■ Your assignment
With the images removed, reproduce each entry below word for word.
[Opening Materials provided section]
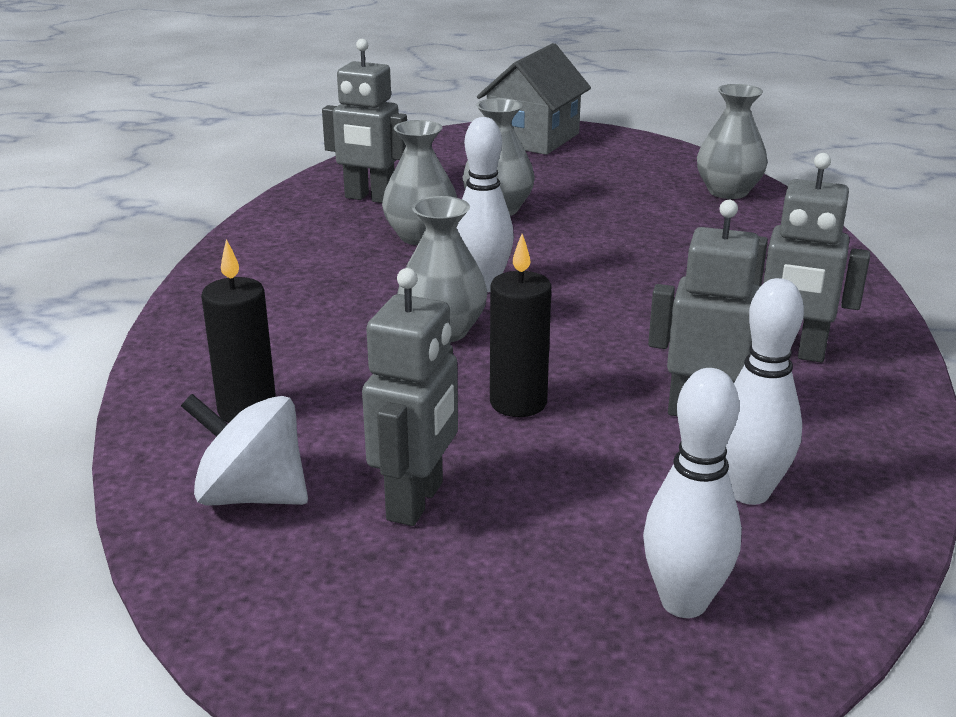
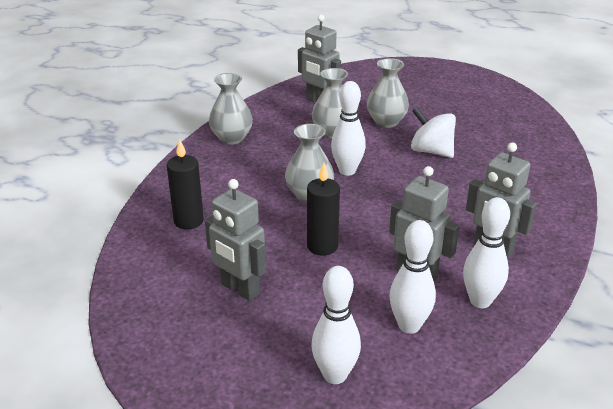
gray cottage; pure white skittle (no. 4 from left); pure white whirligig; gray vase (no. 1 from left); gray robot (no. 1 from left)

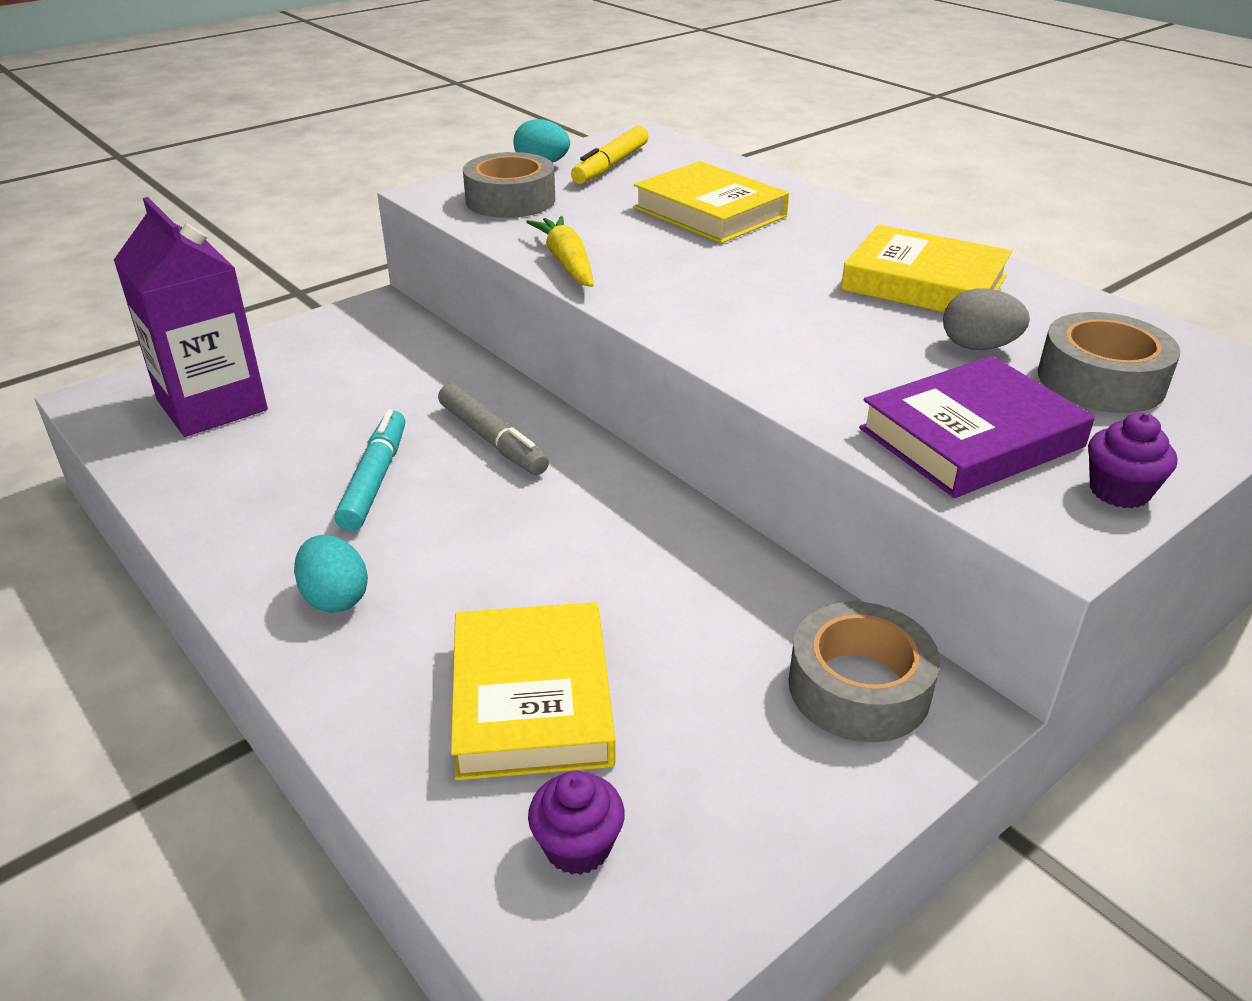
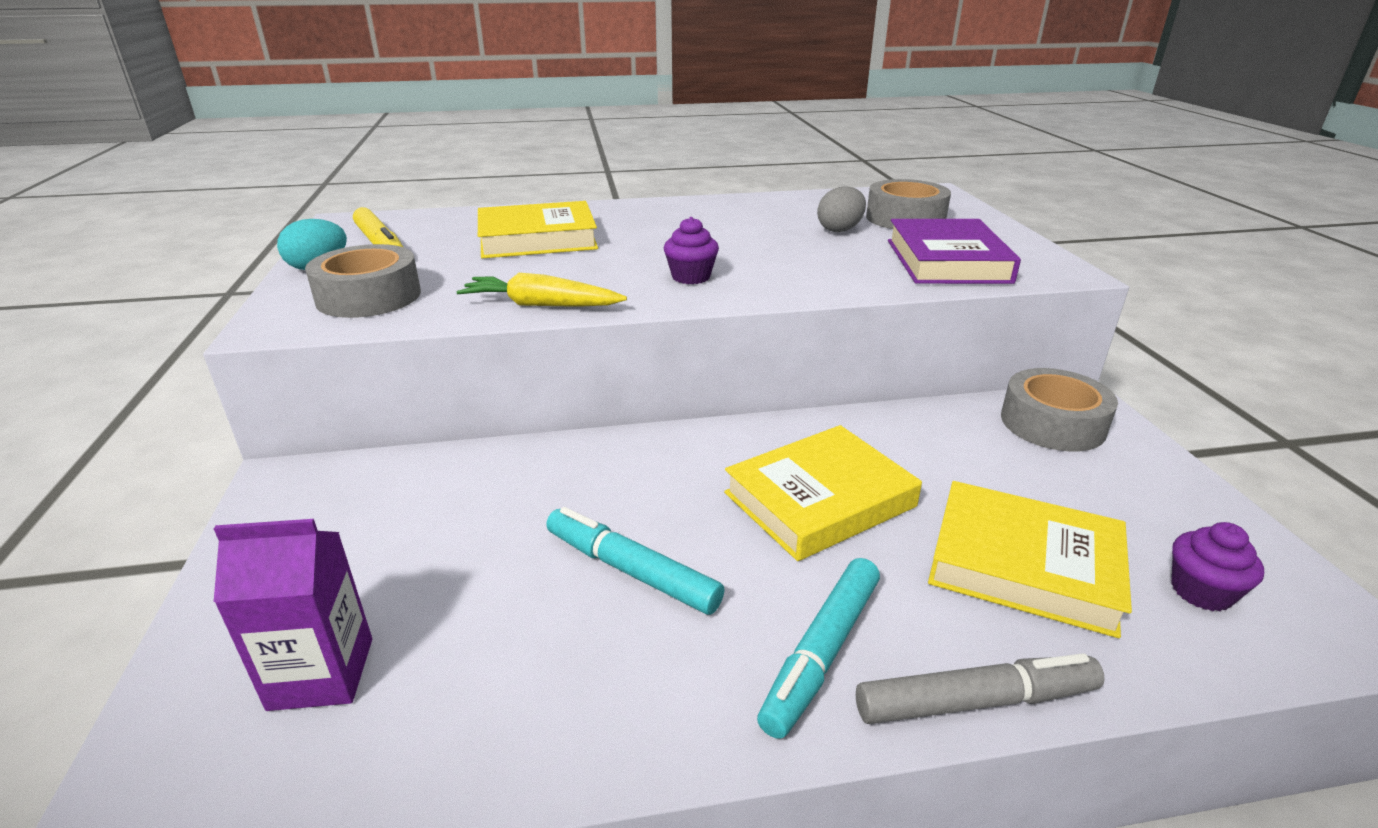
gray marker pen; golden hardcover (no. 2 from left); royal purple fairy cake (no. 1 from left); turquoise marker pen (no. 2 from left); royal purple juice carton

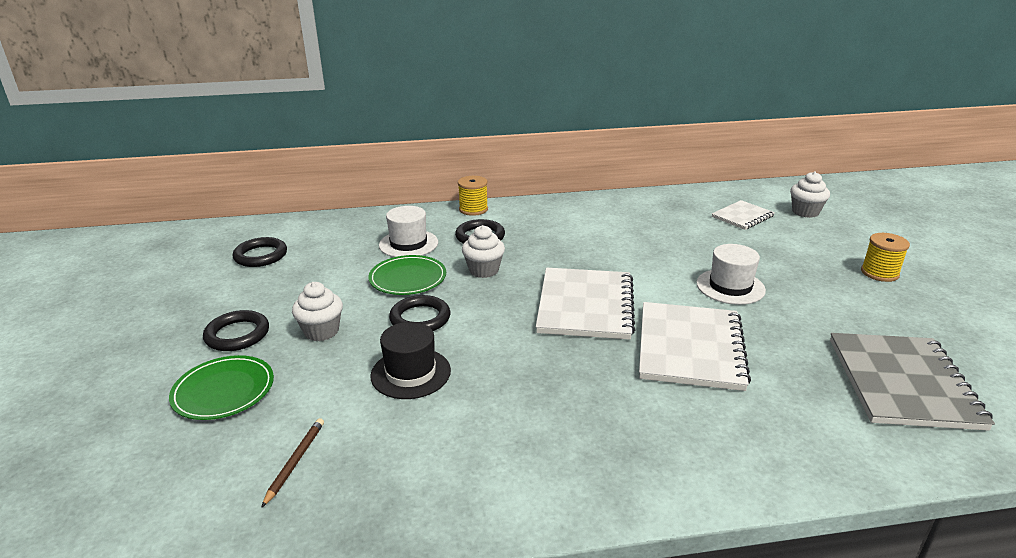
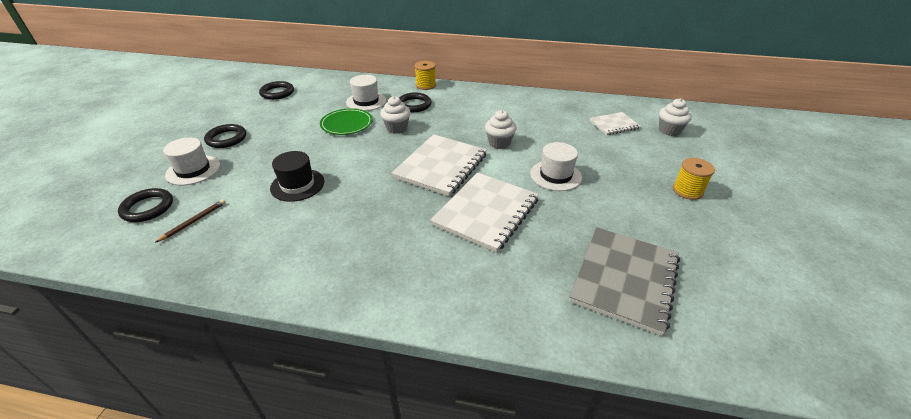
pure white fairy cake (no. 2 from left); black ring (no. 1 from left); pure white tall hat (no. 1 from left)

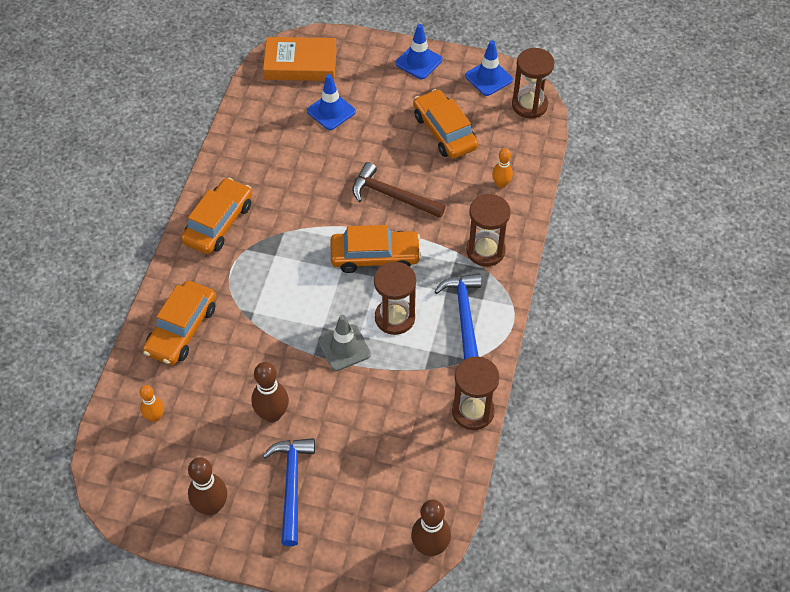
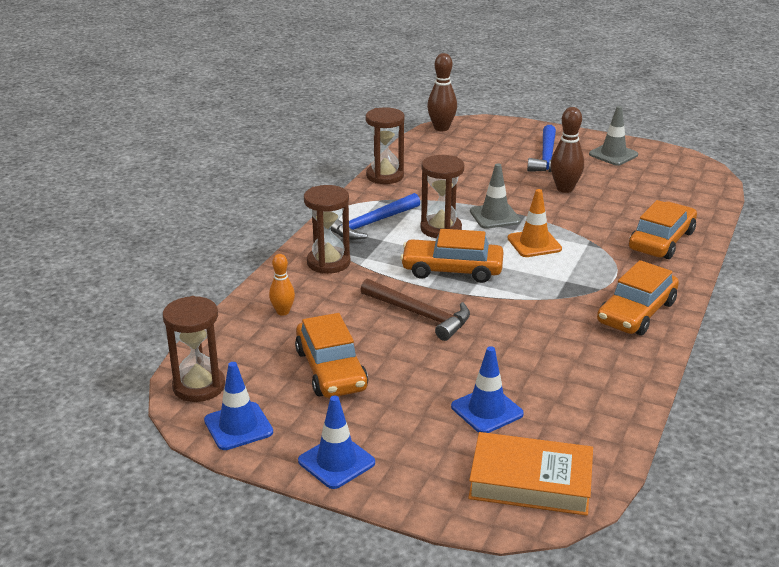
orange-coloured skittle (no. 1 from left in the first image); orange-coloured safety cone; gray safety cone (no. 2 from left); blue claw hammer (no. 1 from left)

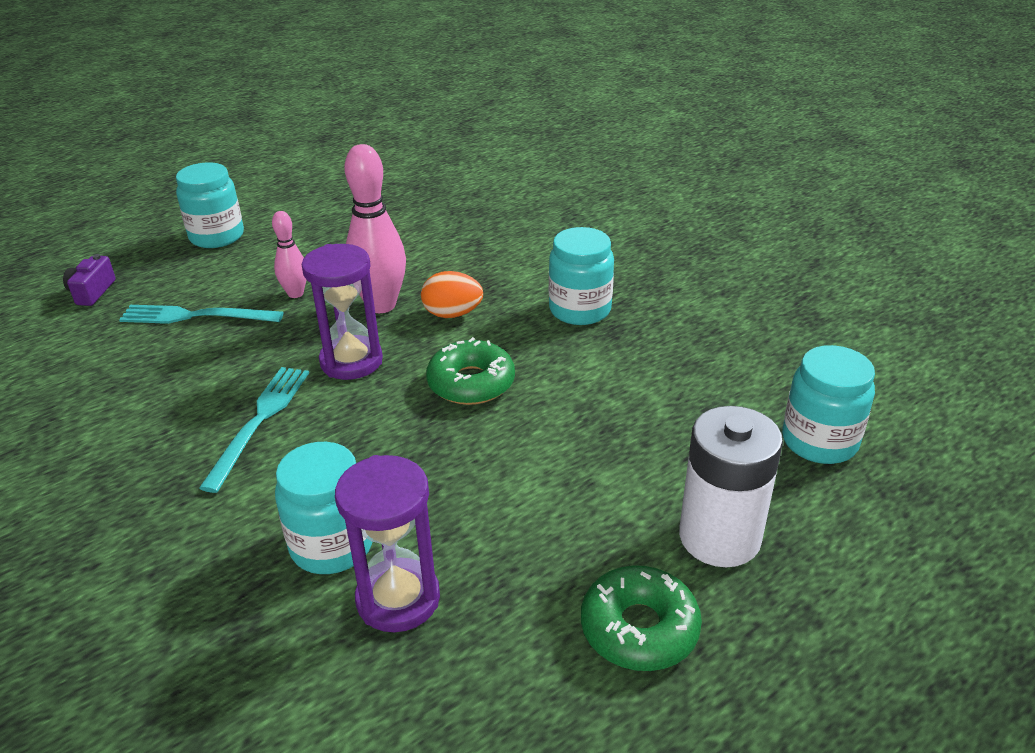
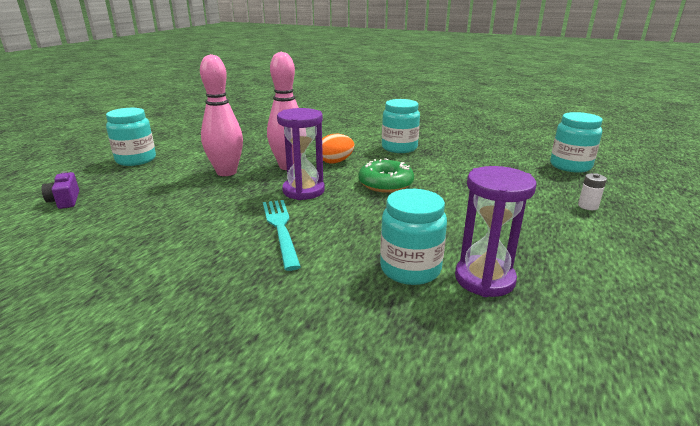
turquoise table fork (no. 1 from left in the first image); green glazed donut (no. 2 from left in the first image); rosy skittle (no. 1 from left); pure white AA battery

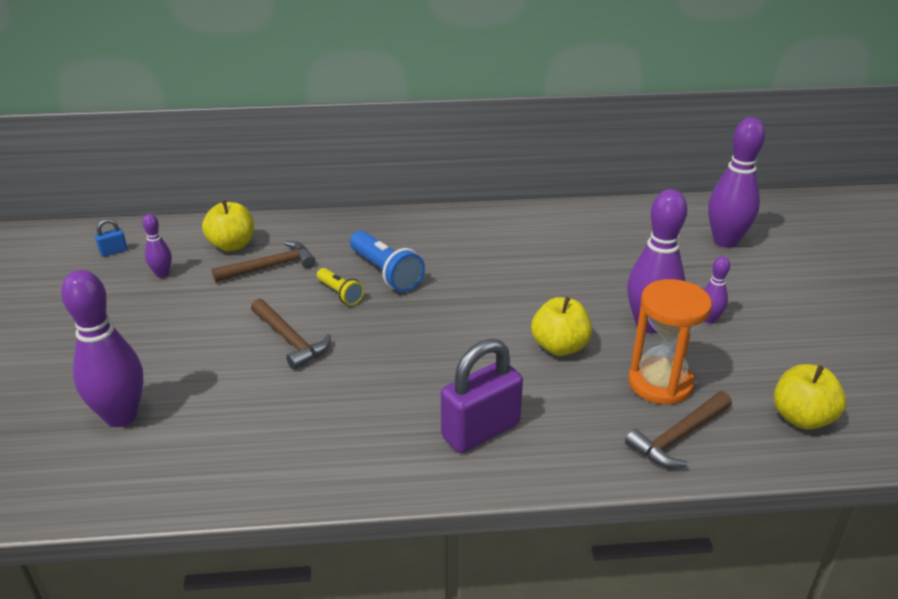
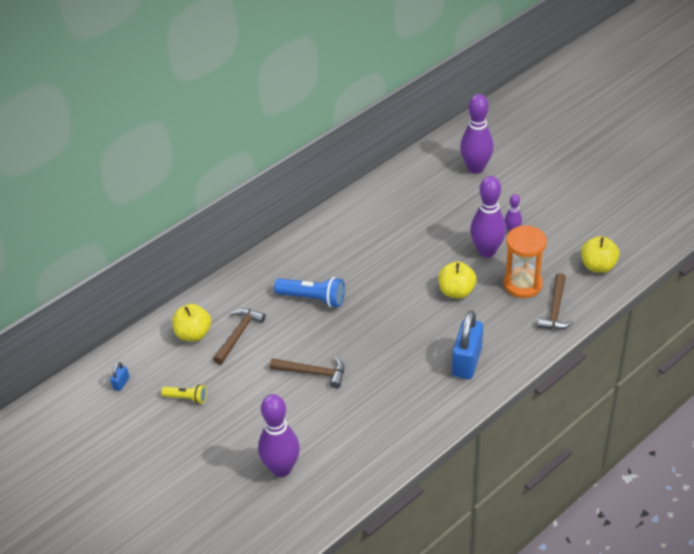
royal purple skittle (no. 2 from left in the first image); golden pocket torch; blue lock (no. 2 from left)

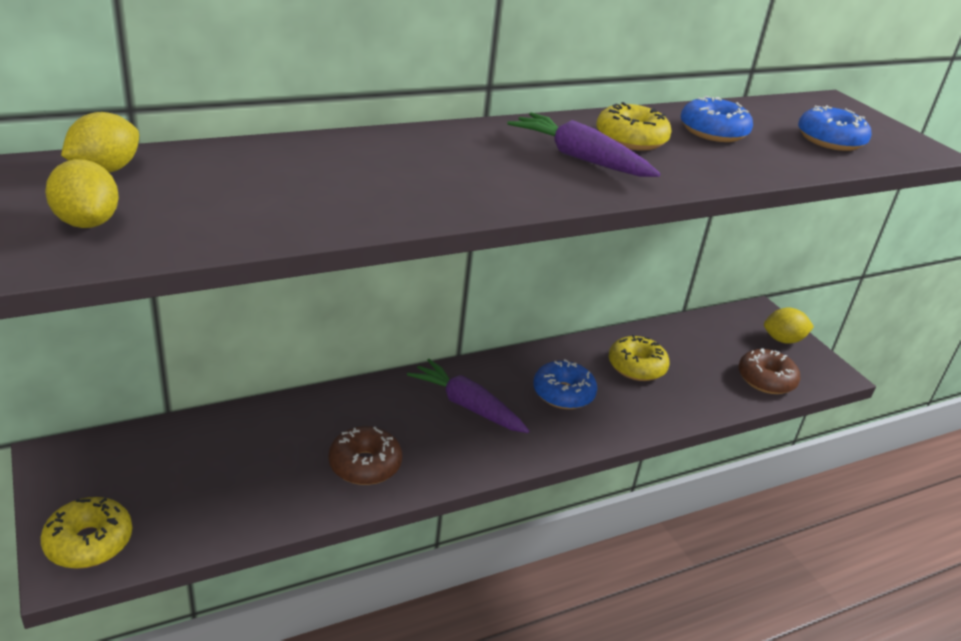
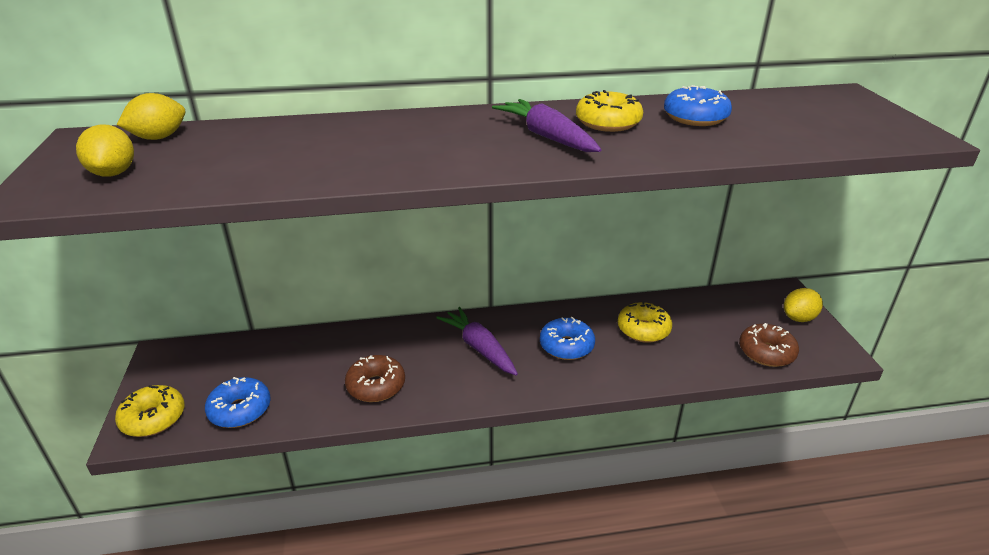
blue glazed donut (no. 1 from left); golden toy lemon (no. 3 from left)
[Closing Materials provided section]
■ Reply
gray cottage; pure white skittle (no. 4 from left); pure white whirligig; gray vase (no. 1 from left); gray robot (no. 1 from left)

gray marker pen; golden hardcover (no. 2 from left); royal purple fairy cake (no. 1 from left); turquoise marker pen (no. 2 from left); royal purple juice carton

pure white fairy cake (no. 2 from left); black ring (no. 1 from left); pure white tall hat (no. 1 from left)

orange-coloured skittle (no. 1 from left in the first image); orange-coloured safety cone; gray safety cone (no. 2 from left); blue claw hammer (no. 1 from left)

turquoise table fork (no. 1 from left in the first image); green glazed donut (no. 2 from left in the first image); rosy skittle (no. 1 from left); pure white AA battery

royal purple skittle (no. 2 from left in the first image); golden pocket torch; blue lock (no. 2 from left)

blue glazed donut (no. 1 from left); golden toy lemon (no. 3 from left)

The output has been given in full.